Each line below should be reproduced without any alteration.

**DATASET EXTRACT**
=== Begin Enclosure ===

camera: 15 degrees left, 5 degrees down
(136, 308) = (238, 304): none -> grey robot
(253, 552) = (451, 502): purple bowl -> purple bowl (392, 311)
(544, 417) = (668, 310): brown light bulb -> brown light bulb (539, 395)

=== End Enclosure ===

**TASK OUTPUT**
camera: 15 degrees left, 5 degrees down
(136, 308) = (238, 304): none -> grey robot
(253, 552) = (451, 502): purple bowl -> purple bowl (392, 311)
(544, 417) = (668, 310): brown light bulb -> brown light bulb (539, 395)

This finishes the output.